- [WHAT YOU NEED TO DO] Copy out every line of the listing in which "brown" appears.

- [INPUT RECORDS]
>>>>
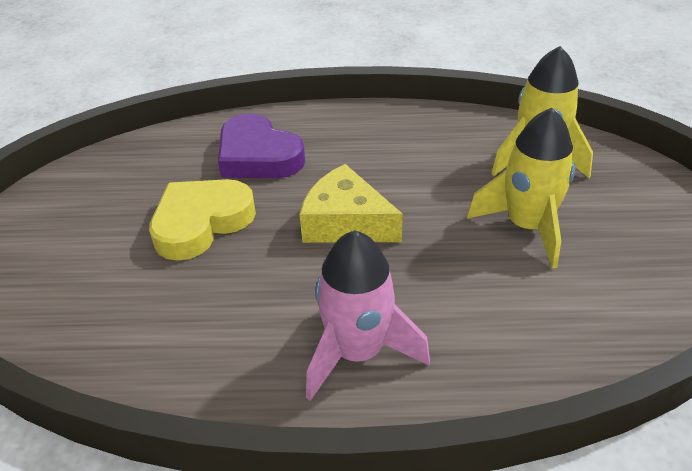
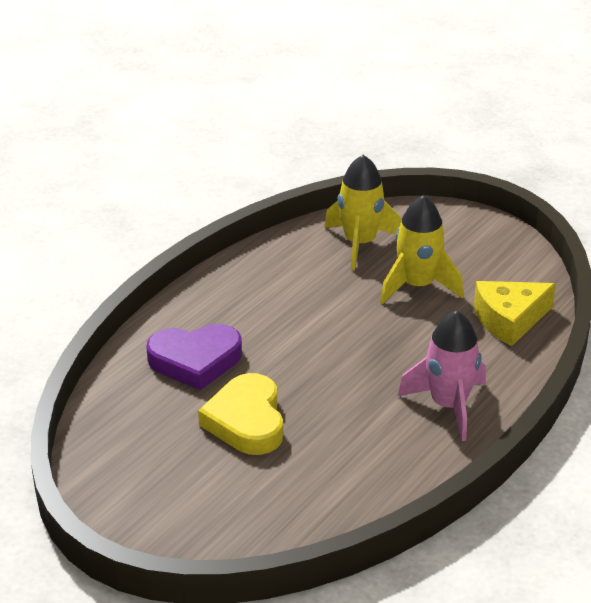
camera: 55 degrees left, 5 degrees down
(345, 223) = (326, 355): yellow cheese -> yellow cheese (509, 320)

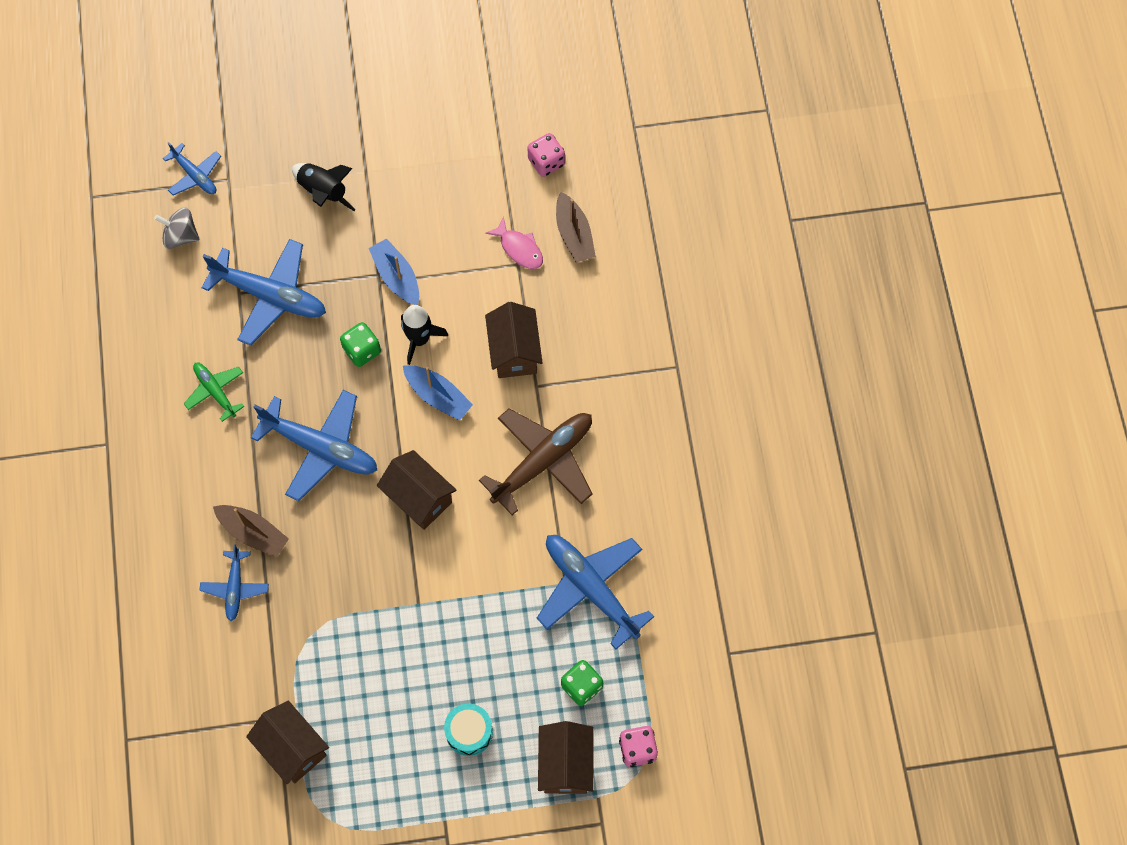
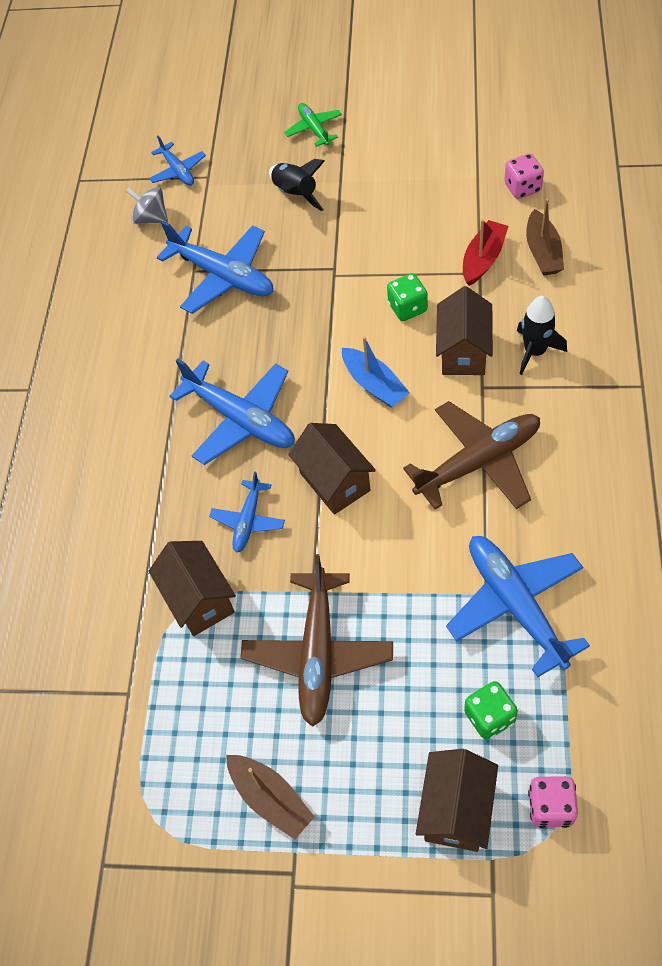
camera: 20 degrees right, 10 degrees down
(215, 391) = (148, 354): green plane -> green plane (314, 129)
(235, 587) = (118, 545): blue plane -> blue plane (248, 521)
(253, 533) = (151, 493): brown boat -> brown boat (271, 798)
(292, 748) = (136, 731): brown house -> brown house (199, 599)
(362, 350) = (304, 333): green dice -> green dice (407, 308)
(396, 277) = (352, 272): blue boat -> none
(419, 339) = (365, 330): black rocket -> black rocket (535, 351)
(433, 656) = (318, 653): none -> brown plane
(469, 732) = (344, 748): turquoise drum -> none
(519, 248) = (483, 259): pink fish -> red boat

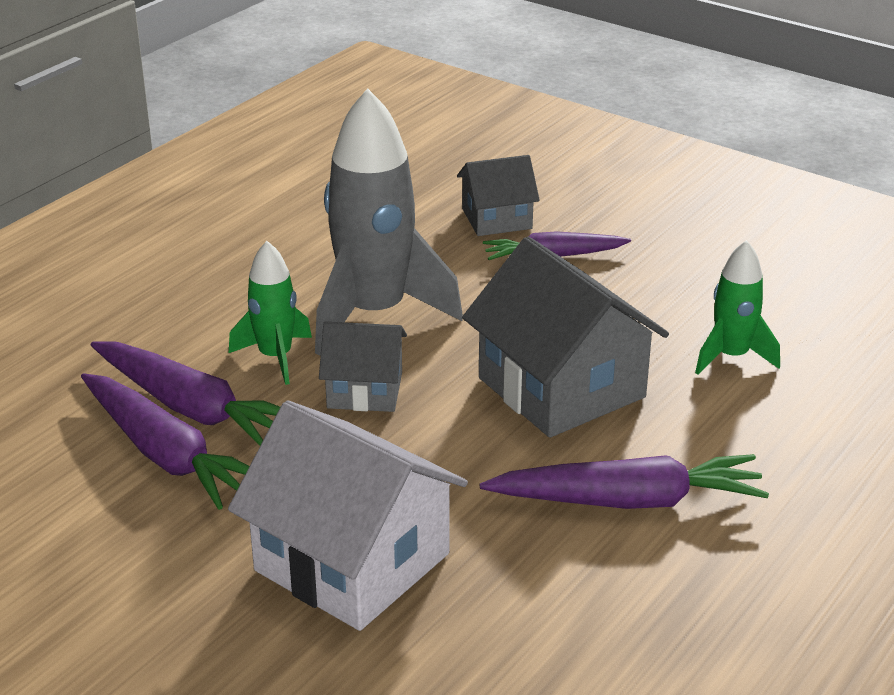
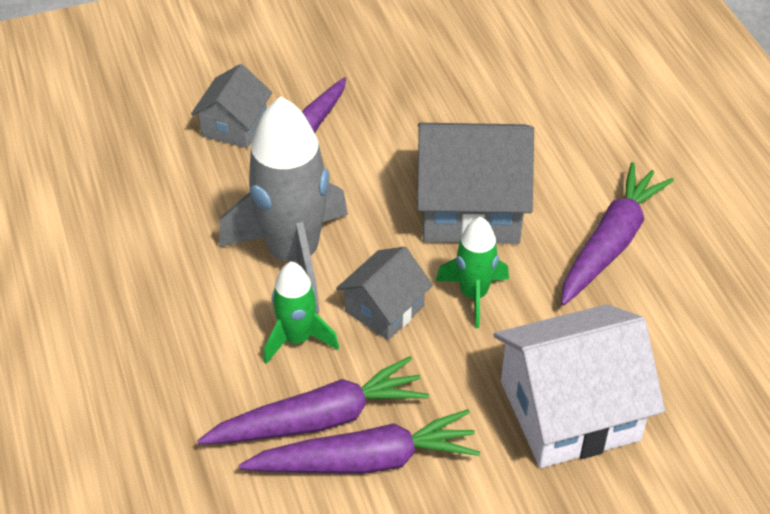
camera: 55 degrees left, 15 degrees up
(731, 357) = (507, 112): green rocket -> green rocket (473, 294)

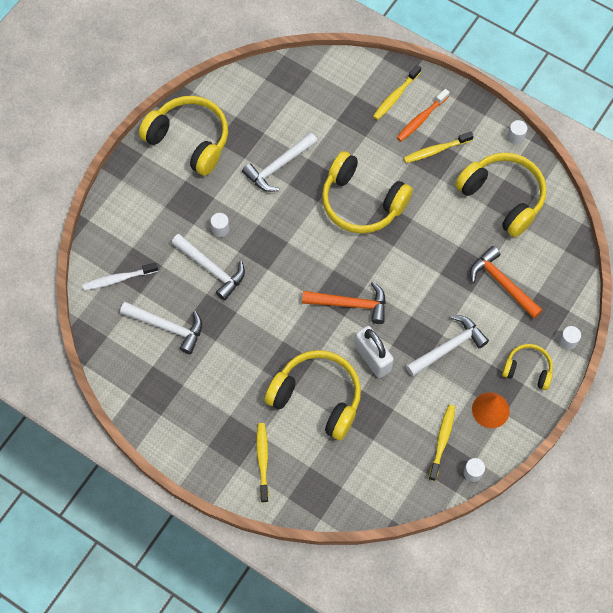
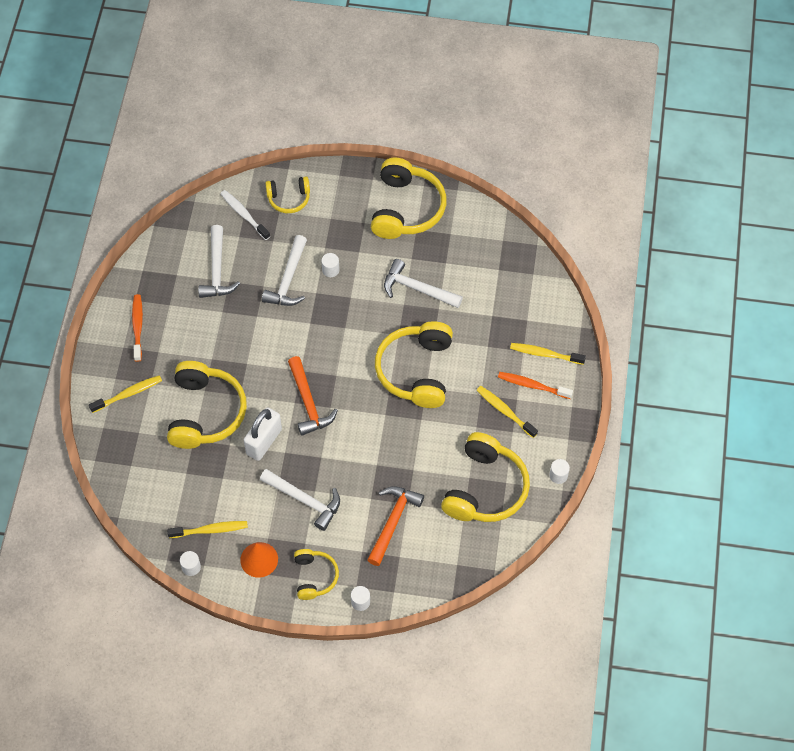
camera: 65 degrees right, 5 degrees down
(123, 233) = (289, 199): none -> yellow headphones
(192, 423) = (137, 326): none -> orange toothbrush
<<<<
- [REPLY TO THE EXERCISE]
(253, 533) = (151, 493): brown boat -> brown boat (271, 798)
(292, 748) = (136, 731): brown house -> brown house (199, 599)
(433, 656) = (318, 653): none -> brown plane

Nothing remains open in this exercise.